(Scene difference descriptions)
'''
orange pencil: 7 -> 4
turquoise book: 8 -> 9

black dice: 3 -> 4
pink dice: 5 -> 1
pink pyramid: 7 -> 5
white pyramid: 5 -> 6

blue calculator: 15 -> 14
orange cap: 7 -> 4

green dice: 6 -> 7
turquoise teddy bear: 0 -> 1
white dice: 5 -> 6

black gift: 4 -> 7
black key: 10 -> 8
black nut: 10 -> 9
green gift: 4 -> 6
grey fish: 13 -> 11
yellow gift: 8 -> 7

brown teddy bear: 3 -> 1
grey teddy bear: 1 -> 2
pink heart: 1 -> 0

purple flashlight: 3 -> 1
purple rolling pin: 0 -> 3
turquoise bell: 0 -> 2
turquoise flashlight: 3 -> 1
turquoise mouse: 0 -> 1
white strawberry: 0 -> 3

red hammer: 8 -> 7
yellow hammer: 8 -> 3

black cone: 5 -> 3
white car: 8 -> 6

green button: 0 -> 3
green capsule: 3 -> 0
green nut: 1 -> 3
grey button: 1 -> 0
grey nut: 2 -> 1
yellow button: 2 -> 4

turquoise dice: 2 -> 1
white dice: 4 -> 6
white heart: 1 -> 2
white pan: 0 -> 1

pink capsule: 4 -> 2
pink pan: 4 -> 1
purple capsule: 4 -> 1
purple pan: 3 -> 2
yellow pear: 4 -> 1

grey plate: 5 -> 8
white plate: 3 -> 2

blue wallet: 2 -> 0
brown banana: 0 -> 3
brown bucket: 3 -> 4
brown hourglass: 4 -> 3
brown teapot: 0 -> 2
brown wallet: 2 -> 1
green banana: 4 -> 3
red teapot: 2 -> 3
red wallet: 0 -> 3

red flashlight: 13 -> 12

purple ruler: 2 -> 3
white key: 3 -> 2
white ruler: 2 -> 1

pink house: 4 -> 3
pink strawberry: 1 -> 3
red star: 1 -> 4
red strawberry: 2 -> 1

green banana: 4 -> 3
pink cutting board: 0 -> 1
'''
Assignment:
A verbatim transcription is required of the lines from the one with "yellow pear: 4 -> 1" through the final line of the entries above, and of nothing else.

Task response:
yellow pear: 4 -> 1

grey plate: 5 -> 8
white plate: 3 -> 2

blue wallet: 2 -> 0
brown banana: 0 -> 3
brown bucket: 3 -> 4
brown hourglass: 4 -> 3
brown teapot: 0 -> 2
brown wallet: 2 -> 1
green banana: 4 -> 3
red teapot: 2 -> 3
red wallet: 0 -> 3

red flashlight: 13 -> 12

purple ruler: 2 -> 3
white key: 3 -> 2
white ruler: 2 -> 1

pink house: 4 -> 3
pink strawberry: 1 -> 3
red star: 1 -> 4
red strawberry: 2 -> 1

green banana: 4 -> 3
pink cutting board: 0 -> 1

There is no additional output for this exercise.